--- Exercise instructions ---
The data that follows is to be copied exactly, with each image removed.

[Revision tracking records]
# # # #

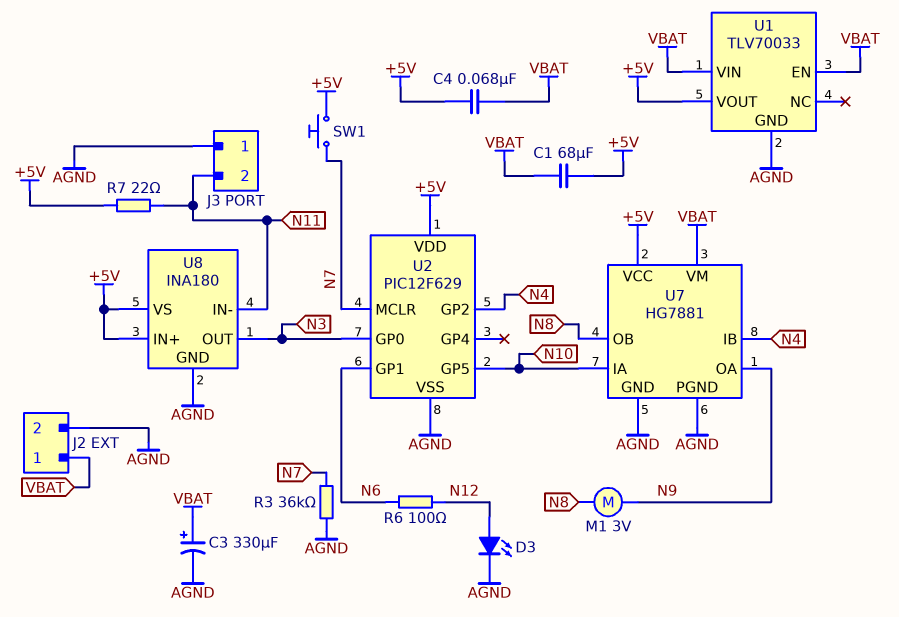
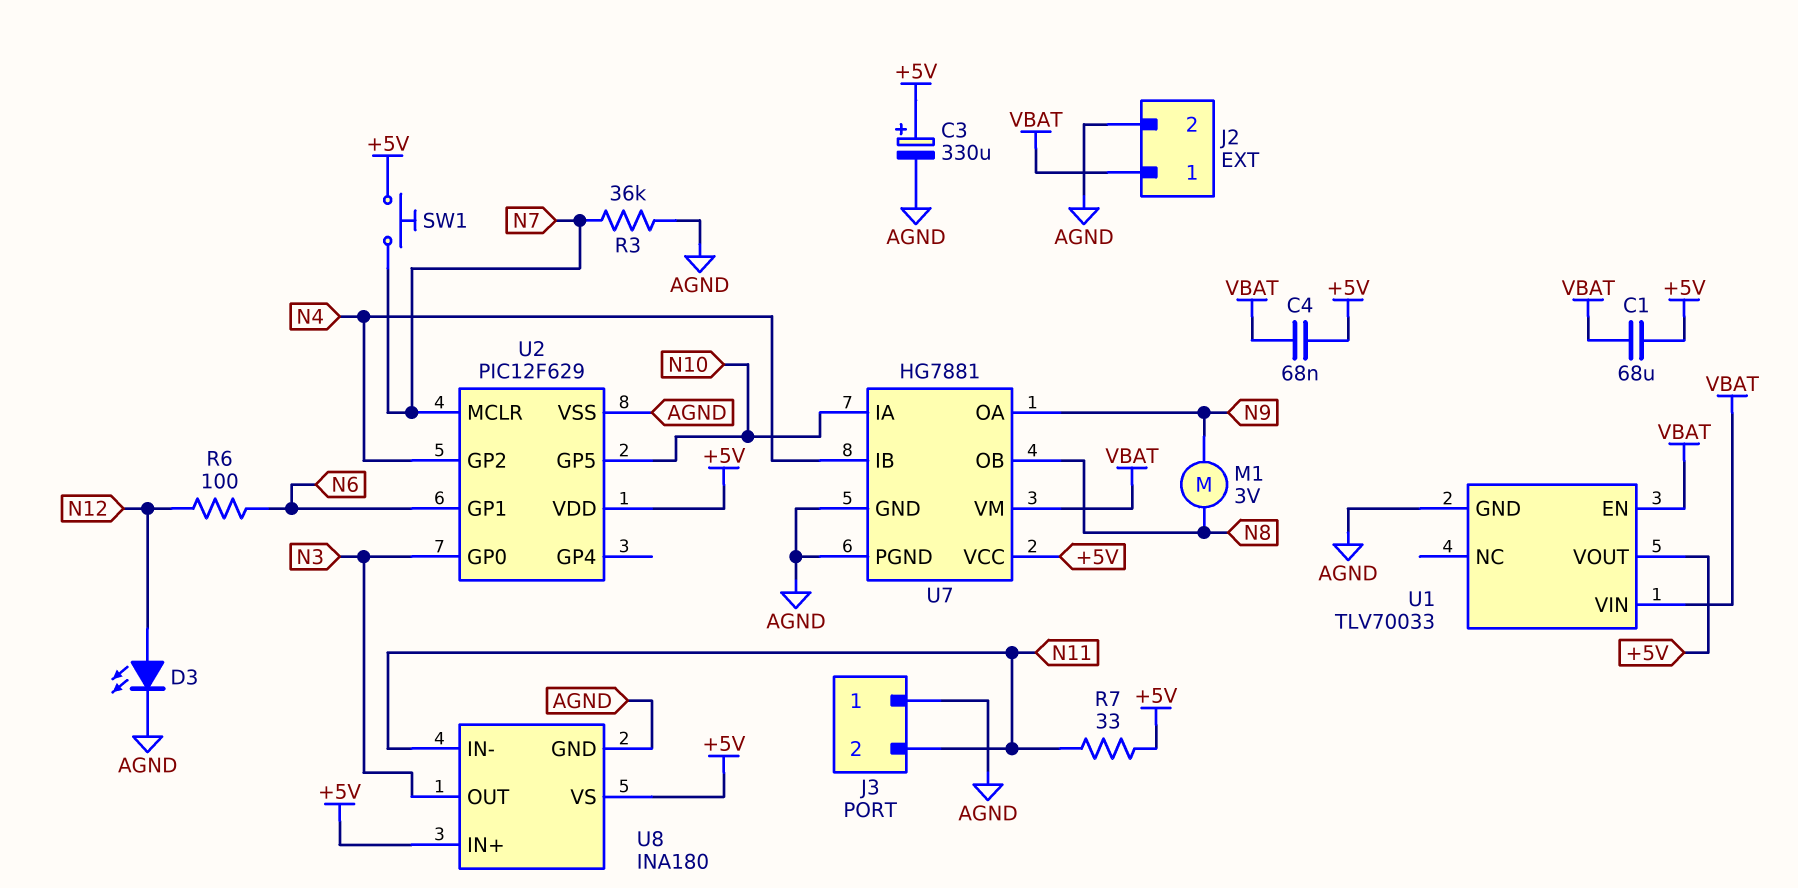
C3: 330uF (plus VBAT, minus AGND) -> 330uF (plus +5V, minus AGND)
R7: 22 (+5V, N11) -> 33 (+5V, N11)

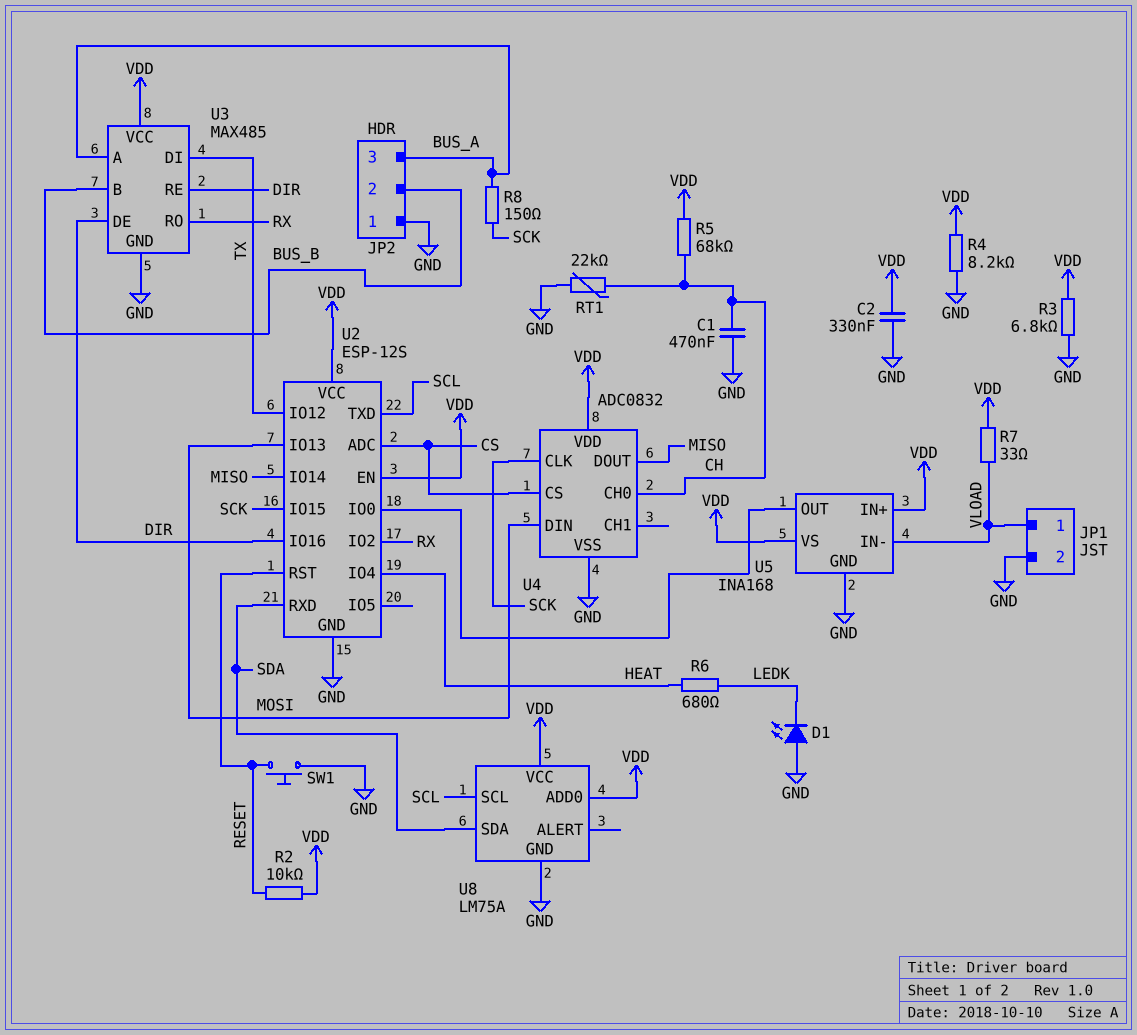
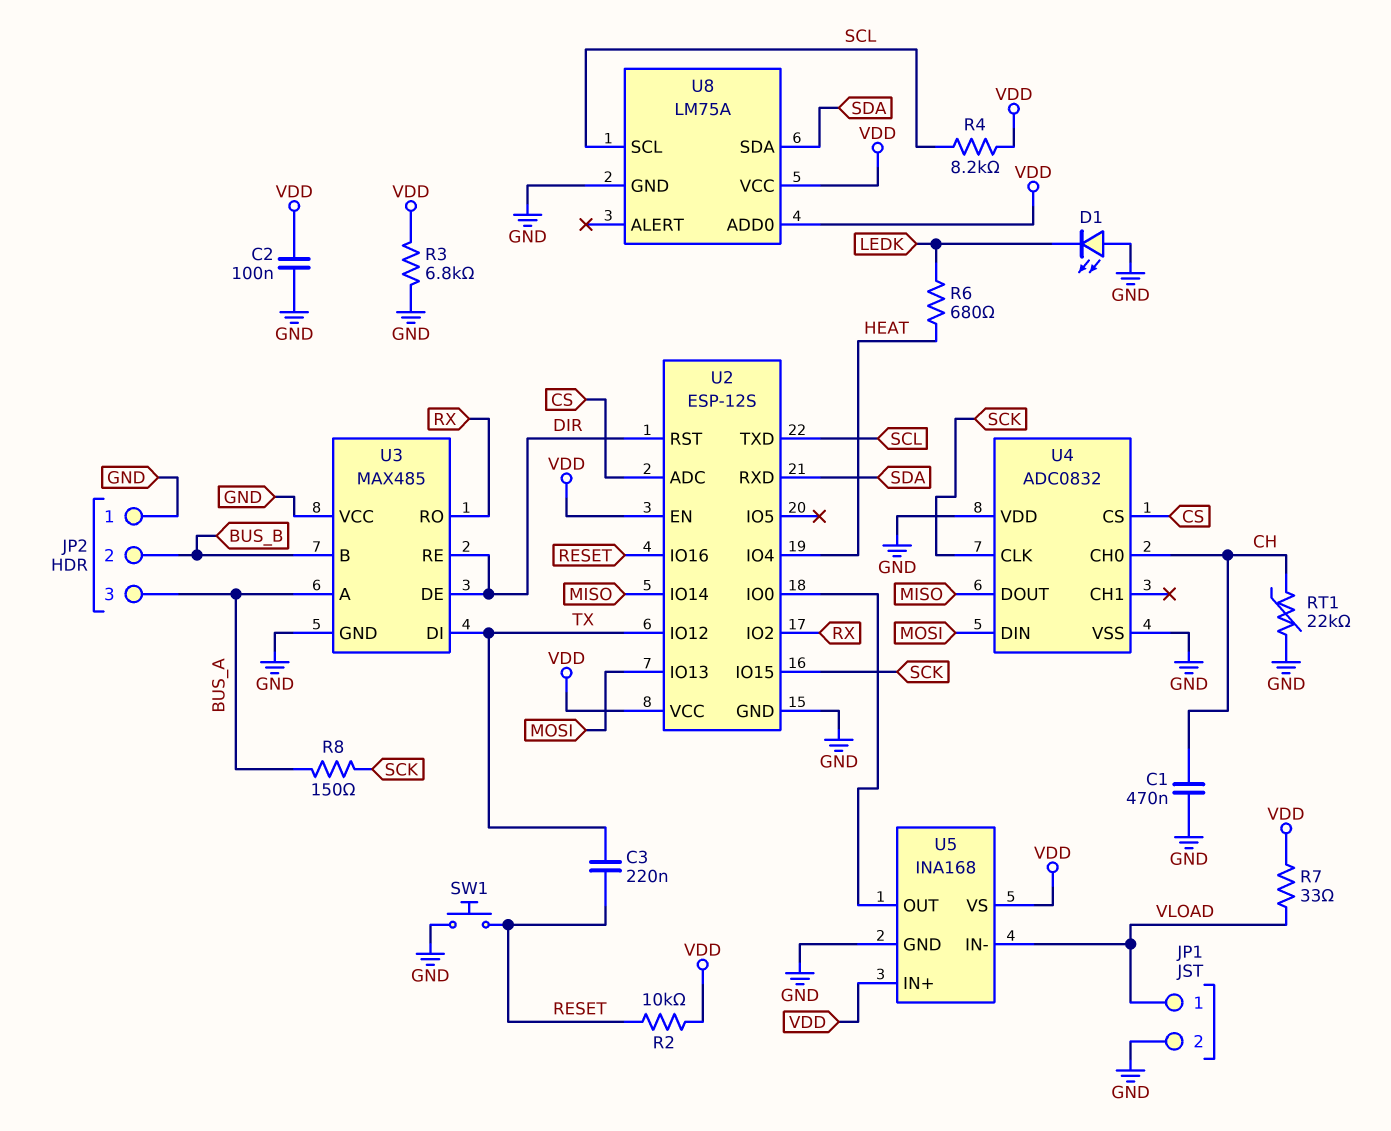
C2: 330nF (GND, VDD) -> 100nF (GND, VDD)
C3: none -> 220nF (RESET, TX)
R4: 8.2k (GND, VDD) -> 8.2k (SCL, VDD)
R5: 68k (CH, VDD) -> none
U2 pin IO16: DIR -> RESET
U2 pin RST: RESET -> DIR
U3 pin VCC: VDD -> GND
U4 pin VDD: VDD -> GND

# # # #

--- Answer for this exercise ---
C3: 330uF (plus VBAT, minus AGND) -> 330uF (plus +5V, minus AGND)
R7: 22 (+5V, N11) -> 33 (+5V, N11)

C2: 330nF (GND, VDD) -> 100nF (GND, VDD)
C3: none -> 220nF (RESET, TX)
R4: 8.2k (GND, VDD) -> 8.2k (SCL, VDD)
R5: 68k (CH, VDD) -> none
U2 pin IO16: DIR -> RESET
U2 pin RST: RESET -> DIR
U3 pin VCC: VDD -> GND
U4 pin VDD: VDD -> GND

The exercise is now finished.